- Opening Delimiter -

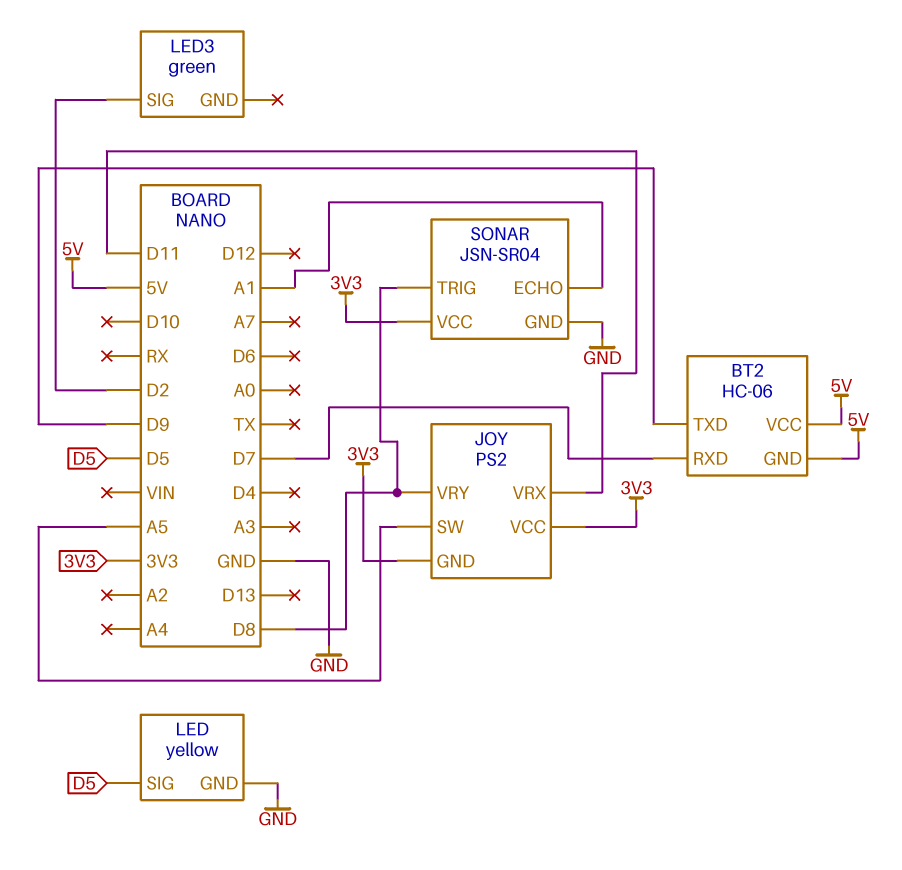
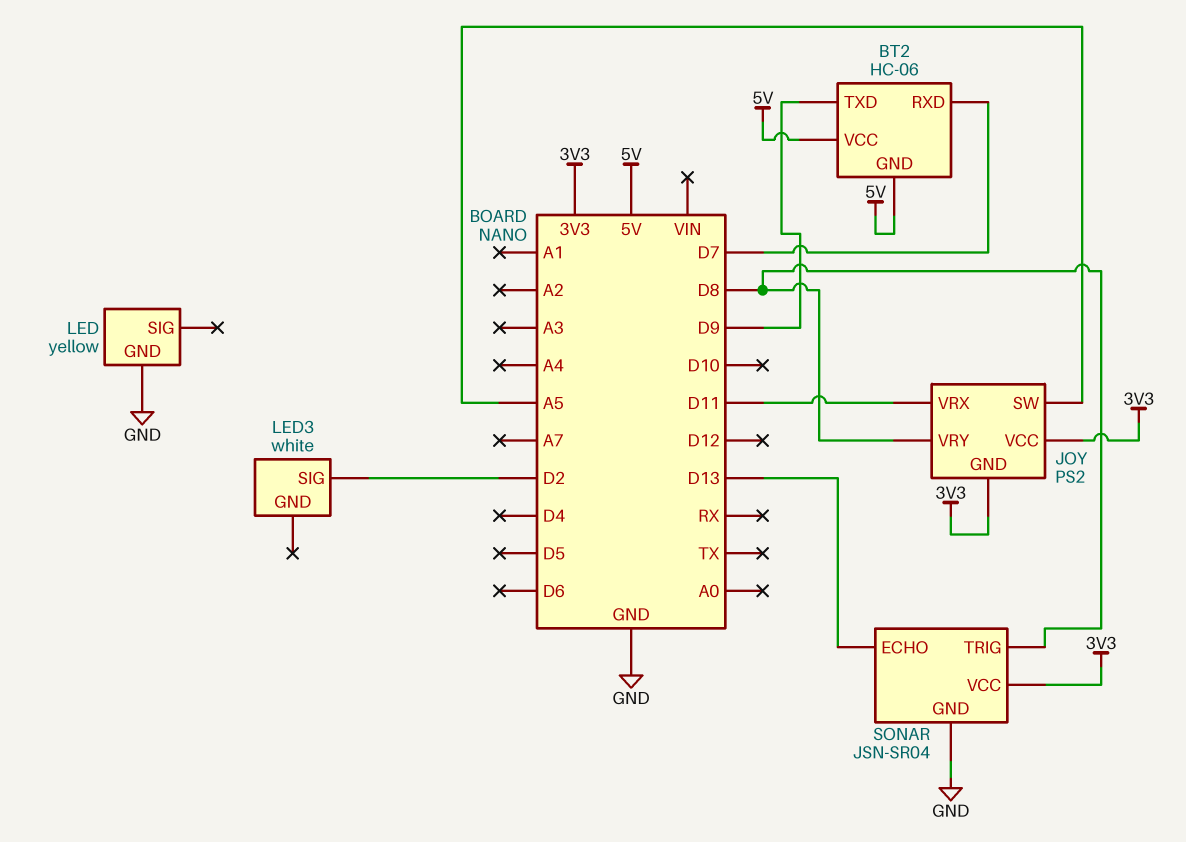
LED pin SIG: D5 -> none
LED3: green -> white
SONAR pin ECHO: A1 -> D13

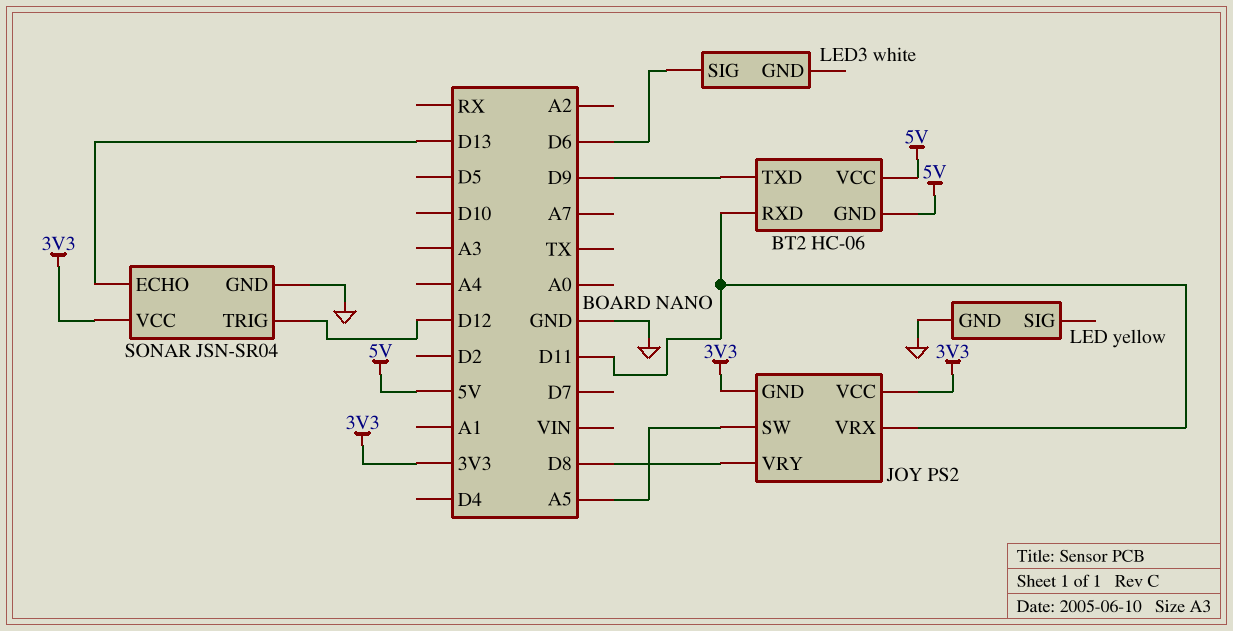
BT2 pin RXD: D7 -> D11
LED3 pin SIG: D2 -> D6
SONAR pin TRIG: D8 -> D12

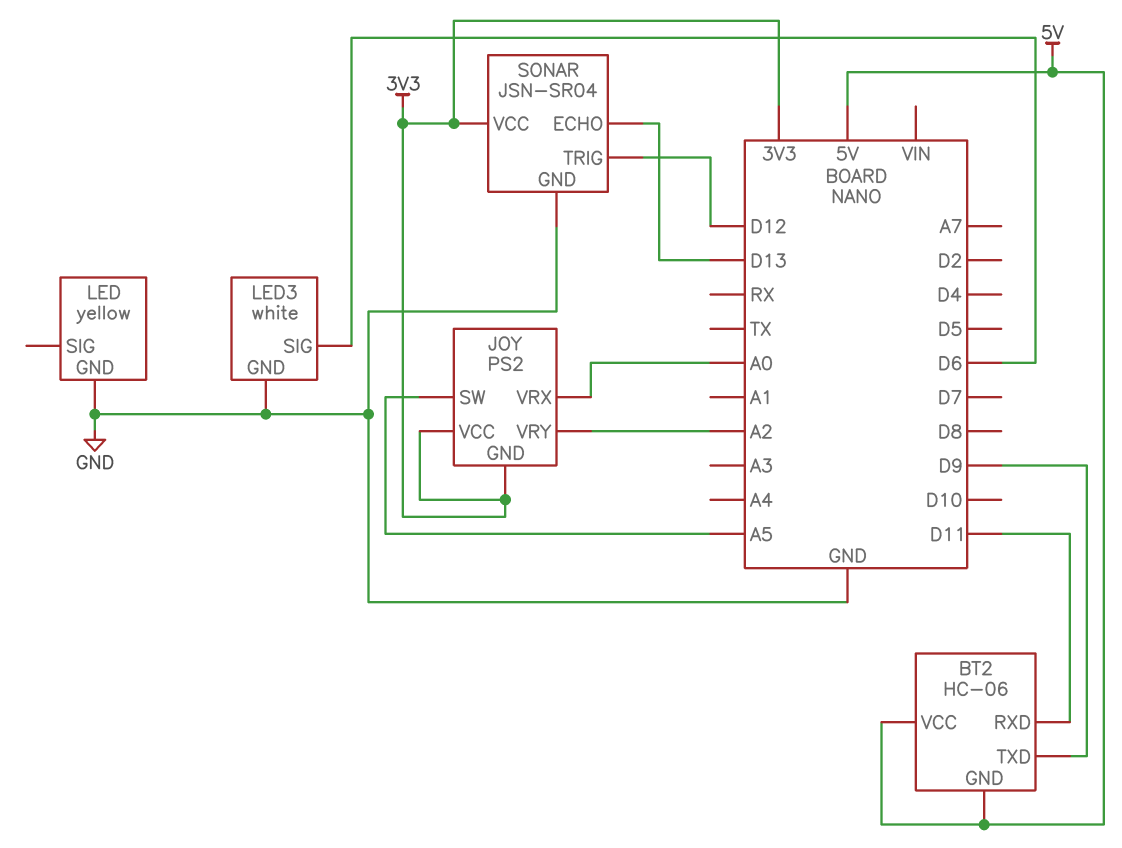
JOY pin VRX: D11 -> A0
JOY pin VRY: D8 -> A2
LED3 pin GND: none -> GND

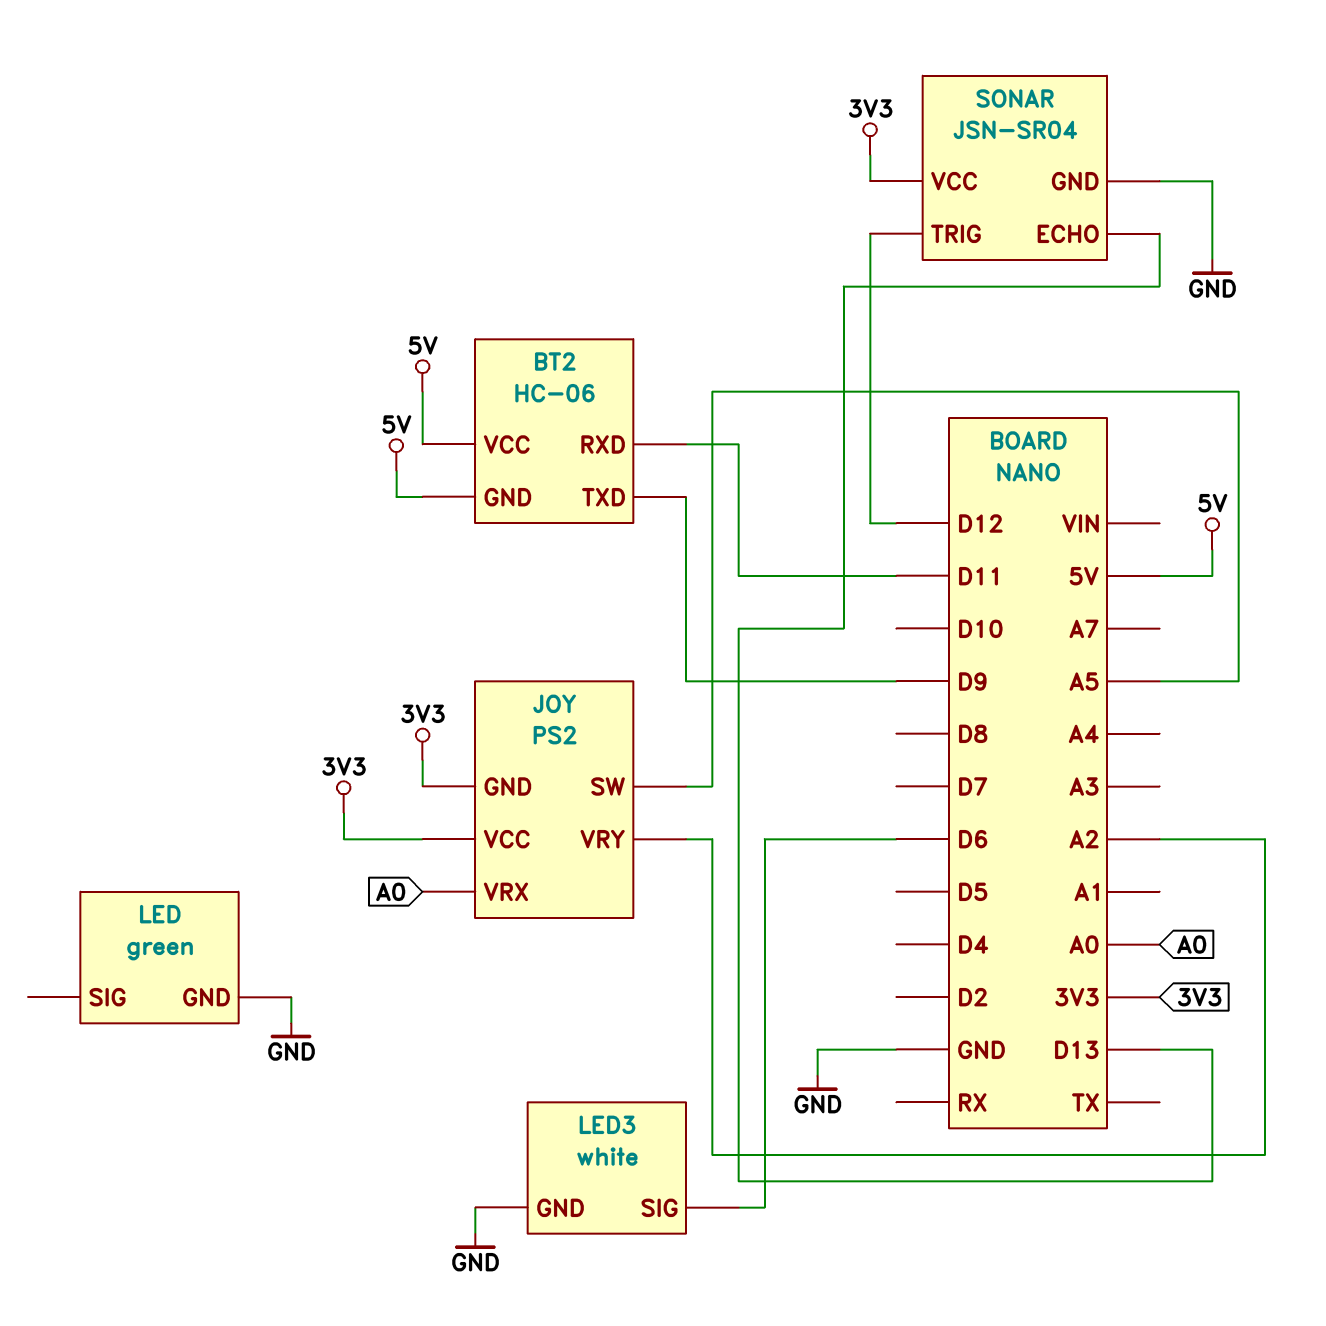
LED: yellow -> green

- Closing Delimiter -

WORK TASK: Which lines of the records above contain the word "SONAR"? Show each of them.

THE COMPLETED TASK:
SONAR pin ECHO: A1 -> D13
SONAR pin TRIG: D8 -> D12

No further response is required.